Coordinate-based change listings:
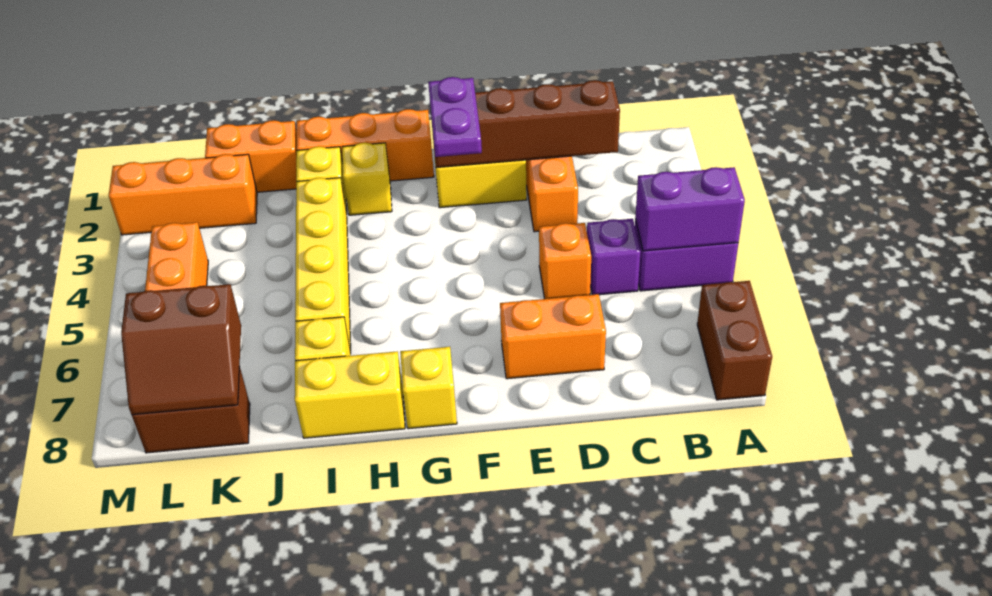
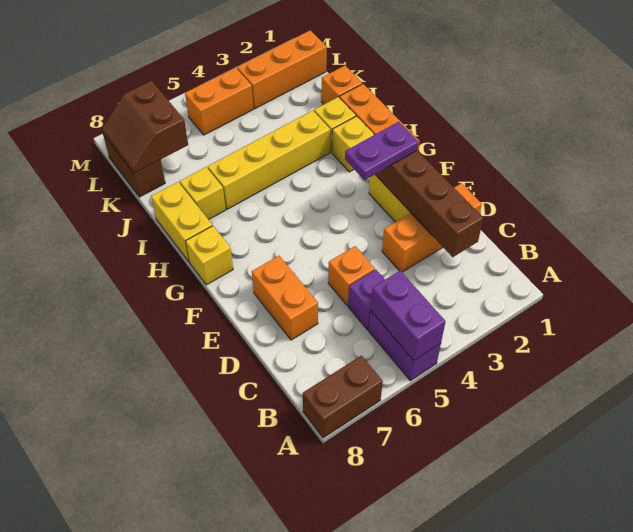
orange brick J1:K1 level 1 -> orange brick J1 level 1
orange brick K2:M2 level 1 -> orange brick L1:L3 level 1

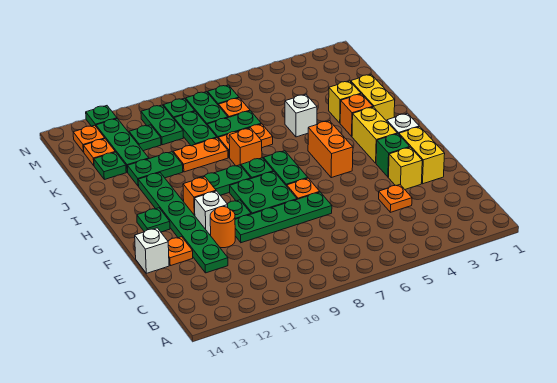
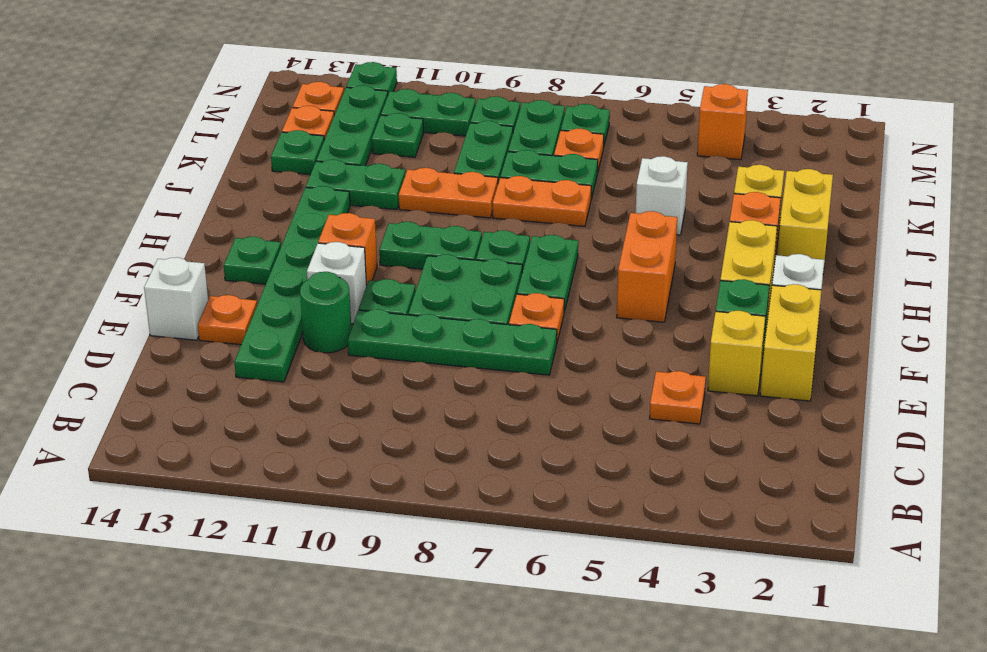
orange round brick E11 level 1 -> green round brick E11 level 1
orange brick I8 level 1 -> orange brick M4 level 1
green plate L10:M10 level 1 -> green plate M10:M11 level 1

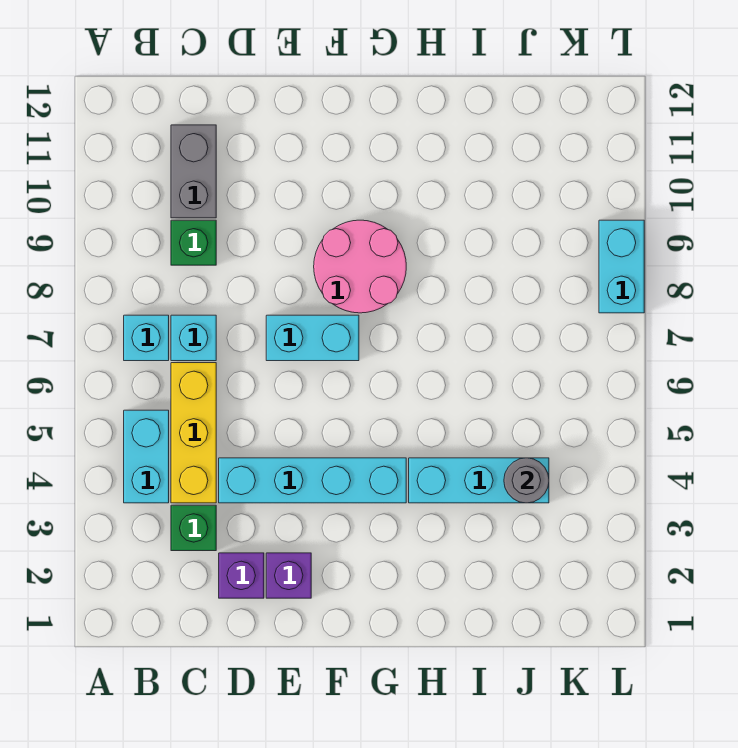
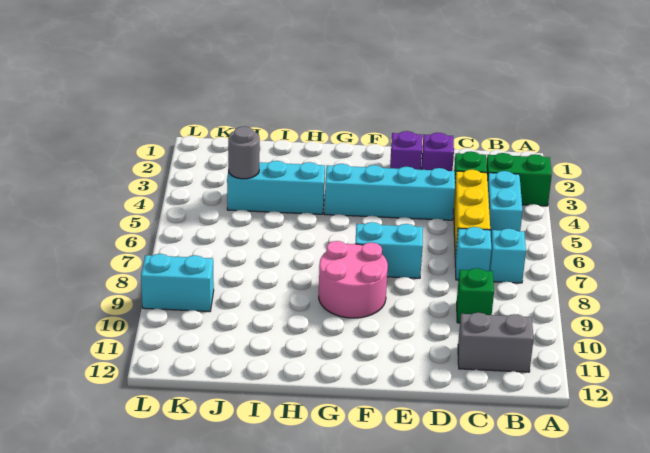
none -> green brick A3:B3 level 1
grey brick C10:C11 level 1 -> grey brick B11:C11 level 1
cyan brick L8:L9 level 1 -> cyan brick K9:L9 level 1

PROBLEM TO SOLVE:
A faithful copy of all the lines above is needed, with the pictures omitted.

RESPONSE TO THIS EXERCISE:
orange brick J1:K1 level 1 -> orange brick J1 level 1
orange brick K2:M2 level 1 -> orange brick L1:L3 level 1

orange round brick E11 level 1 -> green round brick E11 level 1
orange brick I8 level 1 -> orange brick M4 level 1
green plate L10:M10 level 1 -> green plate M10:M11 level 1

none -> green brick A3:B3 level 1
grey brick C10:C11 level 1 -> grey brick B11:C11 level 1
cyan brick L8:L9 level 1 -> cyan brick K9:L9 level 1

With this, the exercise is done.